BEGIN Given records

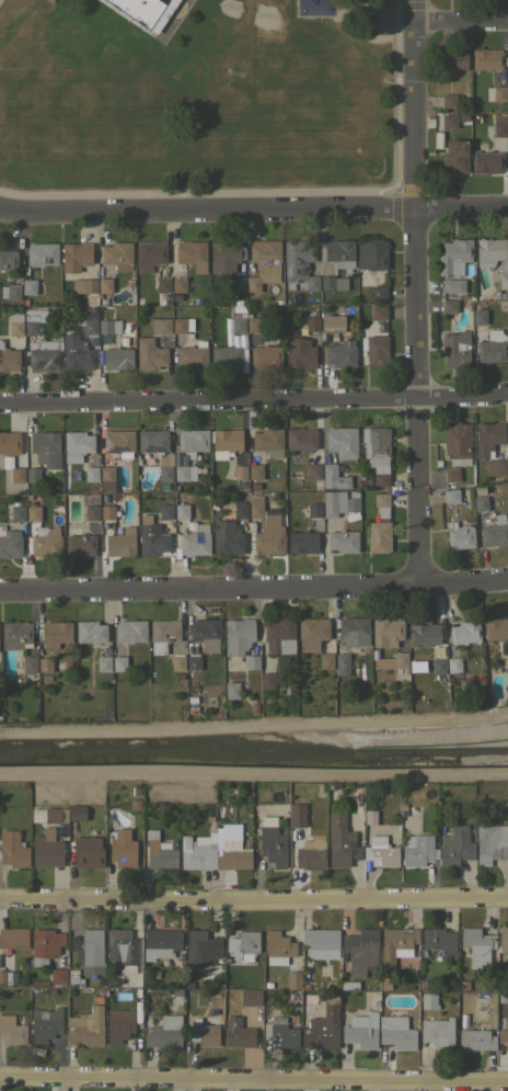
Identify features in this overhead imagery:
building: (141, 11)
road: (460, 19)
building: (454, 58)
building: (486, 59)
building: (496, 93)
building: (448, 100)
building: (448, 120)
building: (499, 128)
building: (436, 139)
building: (507, 142)
building: (455, 156)
building: (486, 160)
road: (253, 207)
building: (190, 251)
building: (339, 252)
building: (41, 254)
building: (149, 254)
building: (371, 254)
building: (225, 255)
building: (75, 256)
building: (117, 257)
building: (454, 257)
building: (494, 258)
building: (8, 260)
building: (264, 263)
building: (299, 265)
building: (237, 283)
building: (333, 283)
building: (163, 284)
building: (179, 284)
building: (84, 285)
building: (104, 285)
building: (453, 285)
building: (28, 286)
building: (10, 291)
road: (412, 291)
building: (378, 292)
building: (495, 293)
building: (503, 295)
building: (277, 301)
building: (24, 302)
building: (237, 302)
building: (449, 305)
building: (379, 312)
building: (479, 316)
building: (32, 320)
building: (89, 320)
building: (15, 322)
building: (312, 323)
building: (331, 323)
building: (182, 324)
building: (237, 324)
building: (252, 324)
building: (291, 324)
building: (160, 325)
building: (109, 326)
building: (83, 327)
building: (291, 331)
building: (226, 341)
building: (507, 343)
building: (492, 347)
building: (456, 349)
building: (374, 350)
building: (77, 351)
building: (299, 352)
building: (150, 354)
building: (340, 354)
building: (44, 356)
building: (192, 356)
building: (265, 356)
building: (226, 357)
building: (8, 358)
building: (117, 358)
building: (324, 370)
road: (254, 398)
building: (301, 438)
building: (488, 438)
building: (152, 440)
building: (192, 440)
building: (268, 441)
building: (119, 442)
building: (225, 442)
building: (342, 442)
building: (9, 443)
building: (457, 443)
building: (375, 445)
building: (76, 446)
building: (45, 448)
building: (499, 461)
building: (165, 467)
building: (239, 471)
building: (255, 471)
building: (313, 471)
building: (90, 473)
building: (181, 473)
building: (16, 474)
building: (32, 474)
building: (335, 476)
building: (451, 477)
building: (65, 478)
building: (107, 478)
building: (381, 479)
building: (254, 485)
building: (166, 486)
building: (479, 491)
building: (353, 492)
building: (450, 495)
building: (27, 496)
building: (204, 499)
building: (381, 499)
building: (30, 502)
building: (214, 503)
building: (480, 503)
building: (331, 504)
building: (351, 504)
building: (239, 509)
building: (314, 509)
building: (255, 510)
building: (166, 511)
building: (181, 511)
building: (91, 512)
building: (107, 512)
building: (17, 513)
building: (32, 513)
building: (270, 518)
building: (495, 531)
building: (379, 536)
building: (459, 536)
building: (152, 537)
building: (226, 538)
building: (195, 540)
building: (268, 540)
building: (45, 541)
building: (343, 541)
building: (9, 542)
building: (78, 542)
building: (121, 542)
building: (302, 542)
road: (254, 586)
building: (495, 629)
building: (130, 630)
building: (386, 630)
building: (90, 631)
building: (353, 631)
building: (464, 632)
building: (55, 633)
building: (163, 633)
building: (311, 633)
building: (424, 633)
building: (15, 635)
building: (206, 635)
building: (237, 636)
building: (279, 636)
building: (502, 647)
building: (507, 656)
building: (325, 660)
building: (341, 660)
building: (193, 661)
building: (251, 661)
building: (391, 661)
building: (177, 662)
building: (103, 663)
building: (119, 663)
building: (29, 664)
building: (44, 664)
building: (453, 664)
building: (438, 665)
building: (428, 669)
building: (178, 674)
building: (45, 676)
building: (453, 677)
building: (267, 680)
building: (287, 685)
building: (191, 686)
building: (231, 690)
building: (189, 707)
building: (253, 708)
building: (190, 715)
building: (320, 786)
building: (134, 790)
building: (330, 802)
building: (505, 805)
building: (402, 806)
building: (219, 810)
building: (76, 812)
building: (296, 814)
building: (52, 815)
building: (209, 817)
building: (370, 817)
building: (341, 841)
building: (490, 843)
building: (272, 845)
building: (455, 846)
building: (122, 848)
building: (12, 849)
building: (47, 850)
building: (417, 850)
building: (311, 851)
building: (87, 852)
building: (159, 852)
building: (198, 852)
building: (381, 852)
building: (233, 858)
road: (254, 897)
building: (503, 936)
building: (13, 937)
building: (439, 941)
building: (321, 943)
building: (397, 944)
building: (45, 945)
building: (122, 945)
building: (164, 945)
building: (243, 945)
building: (477, 946)
building: (201, 948)
building: (278, 948)
building: (360, 950)
building: (88, 951)
building: (124, 970)
building: (154, 974)
building: (58, 975)
building: (2, 976)
building: (74, 978)
building: (293, 979)
building: (304, 979)
building: (109, 981)
building: (38, 982)
building: (267, 984)
building: (385, 984)
building: (422, 984)
building: (463, 985)
building: (305, 986)
building: (50, 991)
building: (176, 992)
building: (293, 996)
building: (250, 997)
building: (502, 997)
building: (97, 999)
building: (428, 1001)
building: (16, 1018)
building: (45, 1024)
building: (119, 1024)
building: (324, 1025)
building: (87, 1028)
building: (12, 1030)
building: (203, 1030)
building: (361, 1030)
building: (165, 1032)
building: (396, 1032)
building: (438, 1032)
building: (237, 1033)
building: (280, 1033)
building: (503, 1033)
building: (476, 1039)
road: (254, 1078)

END Given records

## Work instructions
Omit the pictures and copy the records above exactly.

## Problem solution
Identify features in this overhead imagery:
building: (141, 11)
road: (460, 19)
building: (454, 58)
building: (486, 59)
building: (496, 93)
building: (448, 100)
building: (448, 120)
building: (499, 128)
building: (436, 139)
building: (507, 142)
building: (455, 156)
building: (486, 160)
road: (253, 207)
building: (190, 251)
building: (339, 252)
building: (41, 254)
building: (149, 254)
building: (371, 254)
building: (225, 255)
building: (75, 256)
building: (117, 257)
building: (454, 257)
building: (494, 258)
building: (8, 260)
building: (264, 263)
building: (299, 265)
building: (237, 283)
building: (333, 283)
building: (163, 284)
building: (179, 284)
building: (84, 285)
building: (104, 285)
building: (453, 285)
building: (28, 286)
building: (10, 291)
road: (412, 291)
building: (378, 292)
building: (495, 293)
building: (503, 295)
building: (277, 301)
building: (24, 302)
building: (237, 302)
building: (449, 305)
building: (379, 312)
building: (479, 316)
building: (32, 320)
building: (89, 320)
building: (15, 322)
building: (312, 323)
building: (331, 323)
building: (182, 324)
building: (237, 324)
building: (252, 324)
building: (291, 324)
building: (160, 325)
building: (109, 326)
building: (83, 327)
building: (291, 331)
building: (226, 341)
building: (507, 343)
building: (492, 347)
building: (456, 349)
building: (374, 350)
building: (77, 351)
building: (299, 352)
building: (150, 354)
building: (340, 354)
building: (44, 356)
building: (192, 356)
building: (265, 356)
building: (226, 357)
building: (8, 358)
building: (117, 358)
building: (324, 370)
road: (254, 398)
building: (301, 438)
building: (488, 438)
building: (152, 440)
building: (192, 440)
building: (268, 441)
building: (119, 442)
building: (225, 442)
building: (342, 442)
building: (9, 443)
building: (457, 443)
building: (375, 445)
building: (76, 446)
building: (45, 448)
building: (499, 461)
building: (165, 467)
building: (239, 471)
building: (255, 471)
building: (313, 471)
building: (90, 473)
building: (181, 473)
building: (16, 474)
building: (32, 474)
building: (335, 476)
building: (451, 477)
building: (65, 478)
building: (107, 478)
building: (381, 479)
building: (254, 485)
building: (166, 486)
building: (479, 491)
building: (353, 492)
building: (450, 495)
building: (27, 496)
building: (204, 499)
building: (381, 499)
building: (30, 502)
building: (214, 503)
building: (480, 503)
building: (331, 504)
building: (351, 504)
building: (239, 509)
building: (314, 509)
building: (255, 510)
building: (166, 511)
building: (181, 511)
building: (91, 512)
building: (107, 512)
building: (17, 513)
building: (32, 513)
building: (270, 518)
building: (495, 531)
building: (379, 536)
building: (459, 536)
building: (152, 537)
building: (226, 538)
building: (195, 540)
building: (268, 540)
building: (45, 541)
building: (343, 541)
building: (9, 542)
building: (78, 542)
building: (121, 542)
building: (302, 542)
road: (254, 586)
building: (495, 629)
building: (130, 630)
building: (386, 630)
building: (90, 631)
building: (353, 631)
building: (464, 632)
building: (55, 633)
building: (163, 633)
building: (311, 633)
building: (424, 633)
building: (15, 635)
building: (206, 635)
building: (237, 636)
building: (279, 636)
building: (502, 647)
building: (507, 656)
building: (325, 660)
building: (341, 660)
building: (193, 661)
building: (251, 661)
building: (391, 661)
building: (177, 662)
building: (103, 663)
building: (119, 663)
building: (29, 664)
building: (44, 664)
building: (453, 664)
building: (438, 665)
building: (428, 669)
building: (178, 674)
building: (45, 676)
building: (453, 677)
building: (267, 680)
building: (287, 685)
building: (191, 686)
building: (231, 690)
building: (189, 707)
building: (253, 708)
building: (190, 715)
building: (320, 786)
building: (134, 790)
building: (330, 802)
building: (505, 805)
building: (402, 806)
building: (219, 810)
building: (76, 812)
building: (296, 814)
building: (52, 815)
building: (209, 817)
building: (370, 817)
building: (341, 841)
building: (490, 843)
building: (272, 845)
building: (455, 846)
building: (122, 848)
building: (12, 849)
building: (47, 850)
building: (417, 850)
building: (311, 851)
building: (87, 852)
building: (159, 852)
building: (198, 852)
building: (381, 852)
building: (233, 858)
road: (254, 897)
building: (503, 936)
building: (13, 937)
building: (439, 941)
building: (321, 943)
building: (397, 944)
building: (45, 945)
building: (122, 945)
building: (164, 945)
building: (243, 945)
building: (477, 946)
building: (201, 948)
building: (278, 948)
building: (360, 950)
building: (88, 951)
building: (124, 970)
building: (154, 974)
building: (58, 975)
building: (2, 976)
building: (74, 978)
building: (293, 979)
building: (304, 979)
building: (109, 981)
building: (38, 982)
building: (267, 984)
building: (385, 984)
building: (422, 984)
building: (463, 985)
building: (305, 986)
building: (50, 991)
building: (176, 992)
building: (293, 996)
building: (250, 997)
building: (502, 997)
building: (97, 999)
building: (428, 1001)
building: (16, 1018)
building: (45, 1024)
building: (119, 1024)
building: (324, 1025)
building: (87, 1028)
building: (12, 1030)
building: (203, 1030)
building: (361, 1030)
building: (165, 1032)
building: (396, 1032)
building: (438, 1032)
building: (237, 1033)
building: (280, 1033)
building: (503, 1033)
building: (476, 1039)
road: (254, 1078)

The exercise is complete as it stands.